_Entries taken from a collection_:
===
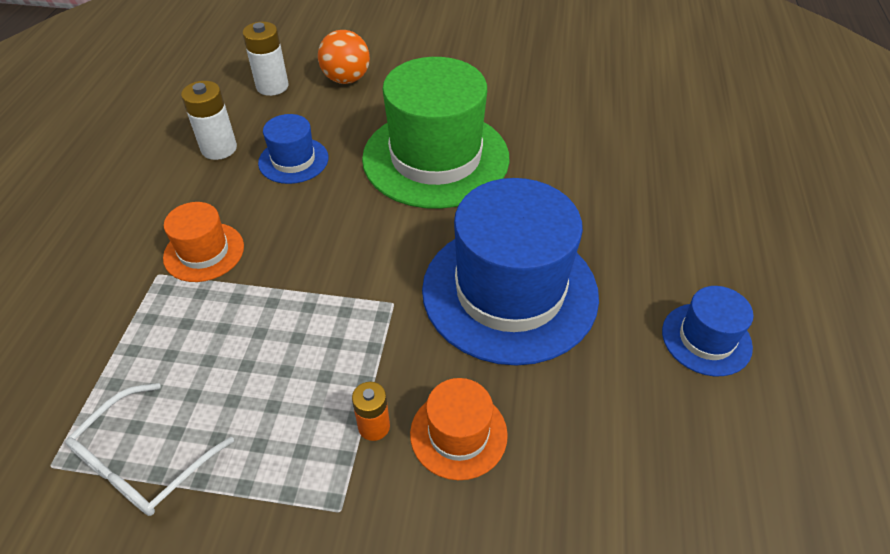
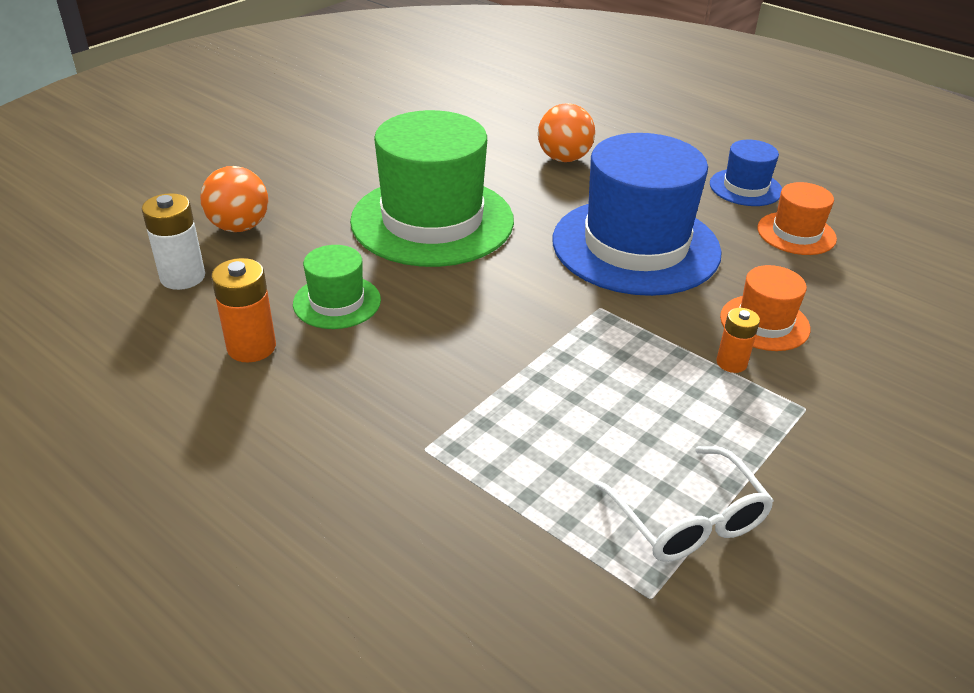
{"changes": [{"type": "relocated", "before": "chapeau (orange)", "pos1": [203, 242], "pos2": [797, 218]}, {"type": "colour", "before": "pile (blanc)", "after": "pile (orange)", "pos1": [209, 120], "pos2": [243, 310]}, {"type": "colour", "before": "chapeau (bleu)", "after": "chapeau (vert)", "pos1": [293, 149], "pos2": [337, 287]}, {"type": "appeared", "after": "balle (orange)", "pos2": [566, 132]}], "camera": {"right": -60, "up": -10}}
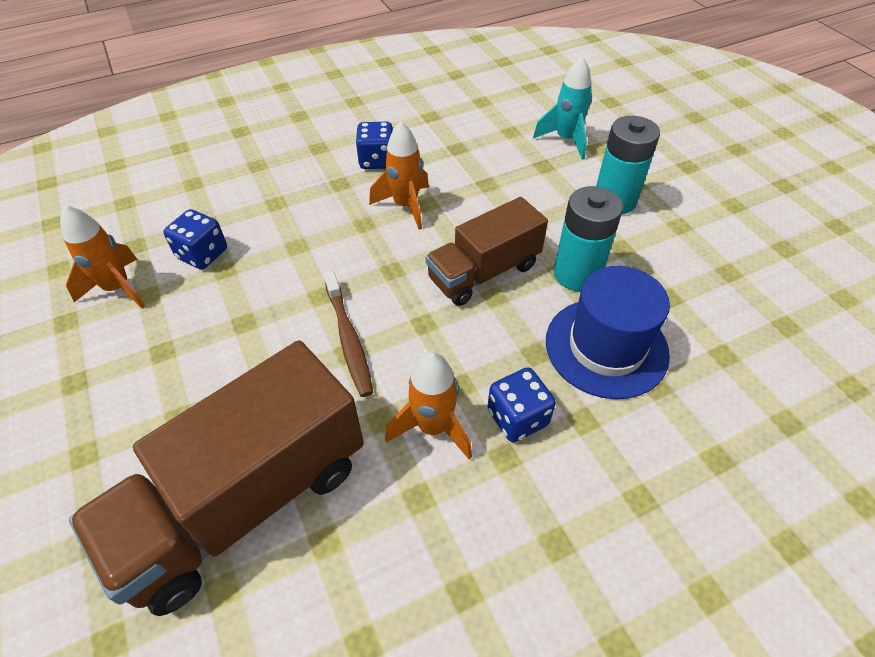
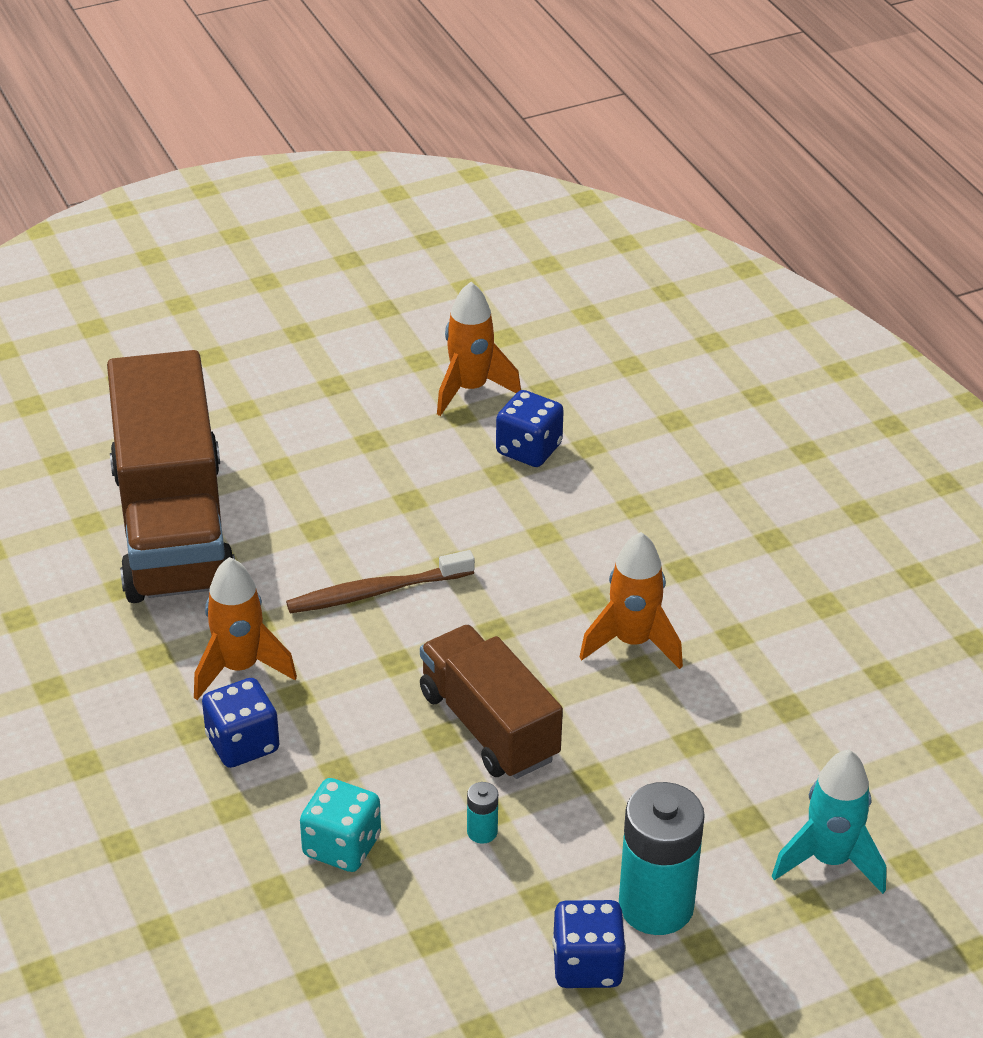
{"changes": [{"type": "spun", "before": "camion (marron)", "pos1": [216, 478], "pos2": [171, 476], "turn": -150}, {"type": "relocated", "before": "dé (bleu)", "pos1": [374, 145], "pos2": [589, 944]}, {"type": "exchanged", "before": "chapeau (bleu)", "after": "dé (turquoise)", "pos1": [608, 332], "pos2": [340, 825]}, {"type": "size", "before": "pile (turquoise)", "pos1": [588, 238], "pos2": [482, 813], "scale": 0.42}], "camera": {"right": 90, "up": -10}}
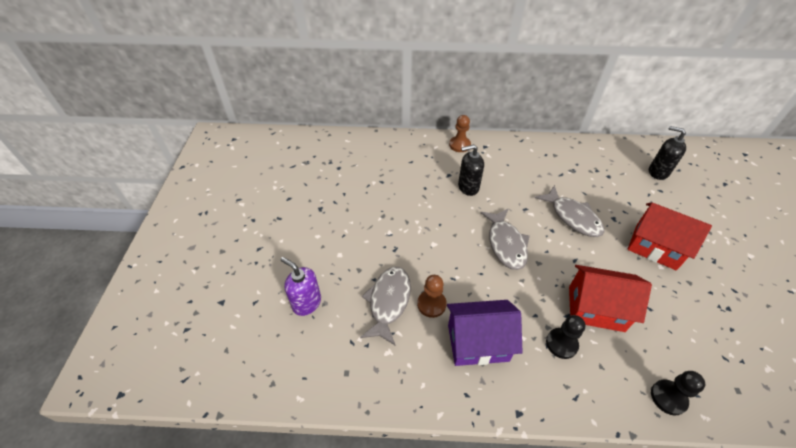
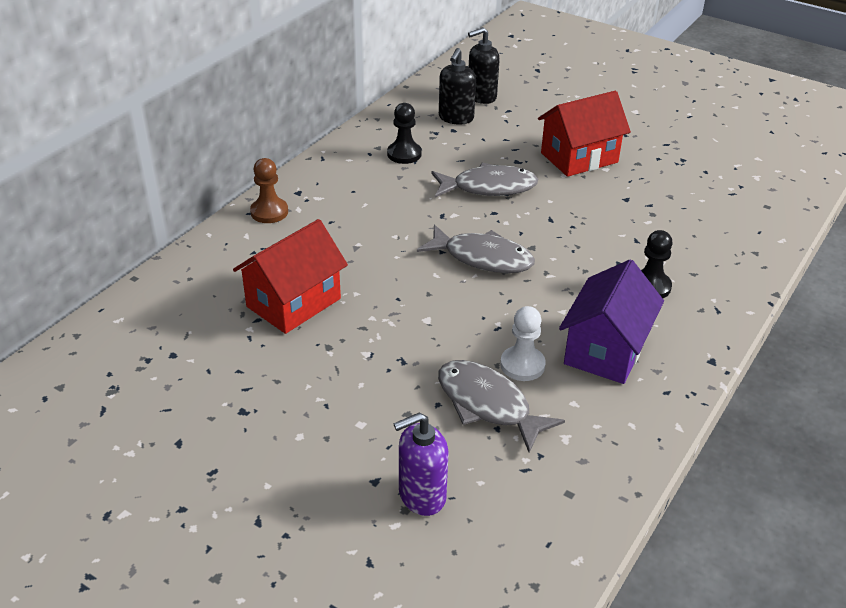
{"changes": [{"type": "colour", "before": "pion (marron)", "after": "pion (blanc)", "pos1": [432, 296], "pos2": [523, 343]}, {"type": "relocated", "before": "distributeur de savon (noir)", "pos1": [471, 170], "pos2": [457, 86]}, {"type": "relocated", "before": "maison (rouge)", "pos1": [610, 298], "pos2": [290, 276]}, {"type": "relocated", "before": "pion (noir)", "pos1": [678, 393], "pos2": [404, 133]}], "camera": {"right": -60, "up": -10}}
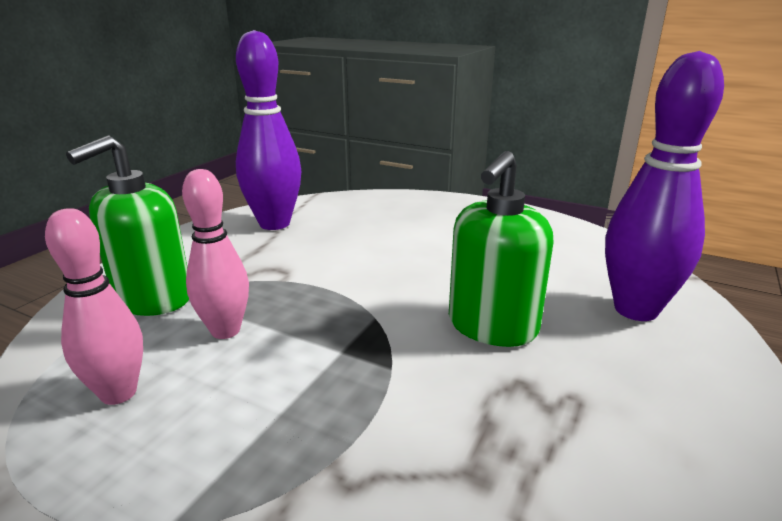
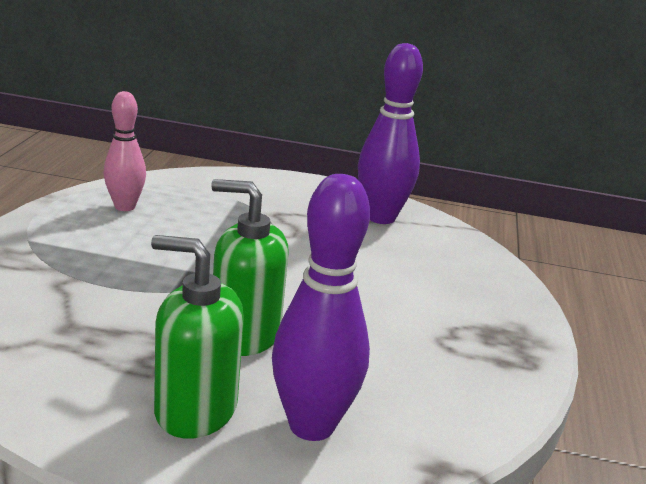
{"changes": [{"type": "relocated", "before": "distributeur de savon (vert)", "pos1": [127, 225], "pos2": [197, 337]}, {"type": "missing", "before": "quille (rose)", "pos1": [215, 254]}], "camera": {"right": 70, "up": 0}}
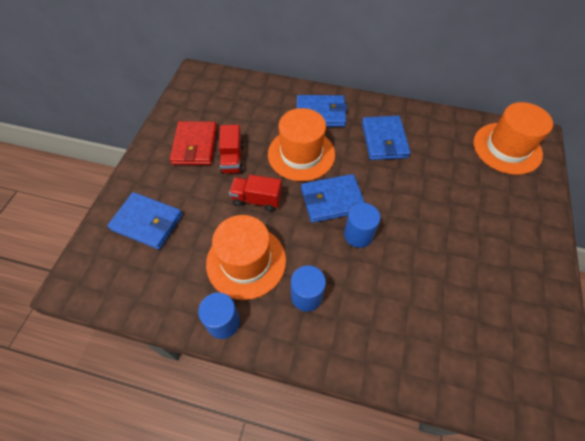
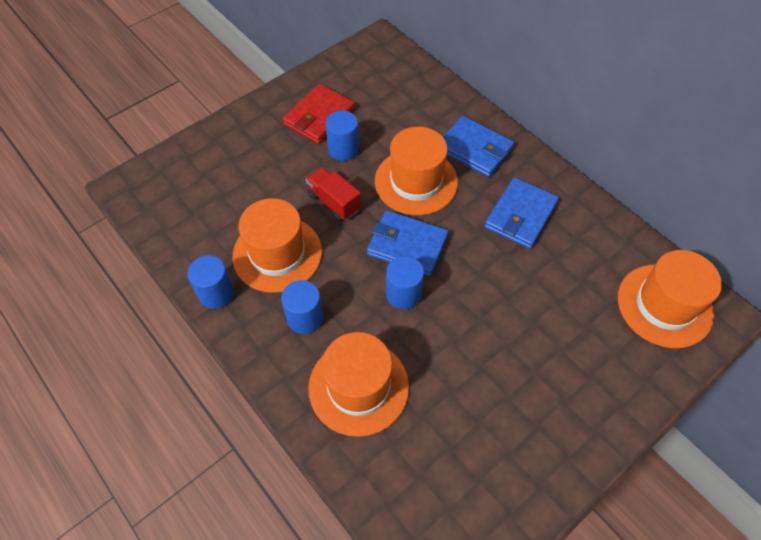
{"changes": [{"type": "missing", "before": "portefeuille (bleu)", "pos1": [145, 221]}, {"type": "exchanged", "before": "camion (rouge)", "after": "cylindre (bleu)", "pos1": [231, 149], "pos2": [342, 136]}, {"type": "appeared", "after": "chapeau (orange)", "pos2": [358, 384]}], "camera": {"right": 35, "up": 0}}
===
_Required action_:
A faithful copy is needed: reproduce all of the data above, leaving the pictures out.

_Answer space_:
{"changes": [{"type": "relocated", "before": "chapeau (orange)", "pos1": [203, 242], "pos2": [797, 218]}, {"type": "colour", "before": "pile (blanc)", "after": "pile (orange)", "pos1": [209, 120], "pos2": [243, 310]}, {"type": "colour", "before": "chapeau (bleu)", "after": "chapeau (vert)", "pos1": [293, 149], "pos2": [337, 287]}, {"type": "appeared", "after": "balle (orange)", "pos2": [566, 132]}], "camera": {"right": -60, "up": -10}}
{"changes": [{"type": "spun", "before": "camion (marron)", "pos1": [216, 478], "pos2": [171, 476], "turn": -150}, {"type": "relocated", "before": "dé (bleu)", "pos1": [374, 145], "pos2": [589, 944]}, {"type": "exchanged", "before": "chapeau (bleu)", "after": "dé (turquoise)", "pos1": [608, 332], "pos2": [340, 825]}, {"type": "size", "before": "pile (turquoise)", "pos1": [588, 238], "pos2": [482, 813], "scale": 0.42}], "camera": {"right": 90, "up": -10}}
{"changes": [{"type": "colour", "before": "pion (marron)", "after": "pion (blanc)", "pos1": [432, 296], "pos2": [523, 343]}, {"type": "relocated", "before": "distributeur de savon (noir)", "pos1": [471, 170], "pos2": [457, 86]}, {"type": "relocated", "before": "maison (rouge)", "pos1": [610, 298], "pos2": [290, 276]}, {"type": "relocated", "before": "pion (noir)", "pos1": [678, 393], "pos2": [404, 133]}], "camera": {"right": -60, "up": -10}}
{"changes": [{"type": "relocated", "before": "distributeur de savon (vert)", "pos1": [127, 225], "pos2": [197, 337]}, {"type": "missing", "before": "quille (rose)", "pos1": [215, 254]}], "camera": {"right": 70, "up": 0}}
{"changes": [{"type": "missing", "before": "portefeuille (bleu)", "pos1": [145, 221]}, {"type": "exchanged", "before": "camion (rouge)", "after": "cylindre (bleu)", "pos1": [231, 149], "pos2": [342, 136]}, {"type": "appeared", "after": "chapeau (orange)", "pos2": [358, 384]}], "camera": {"right": 35, "up": 0}}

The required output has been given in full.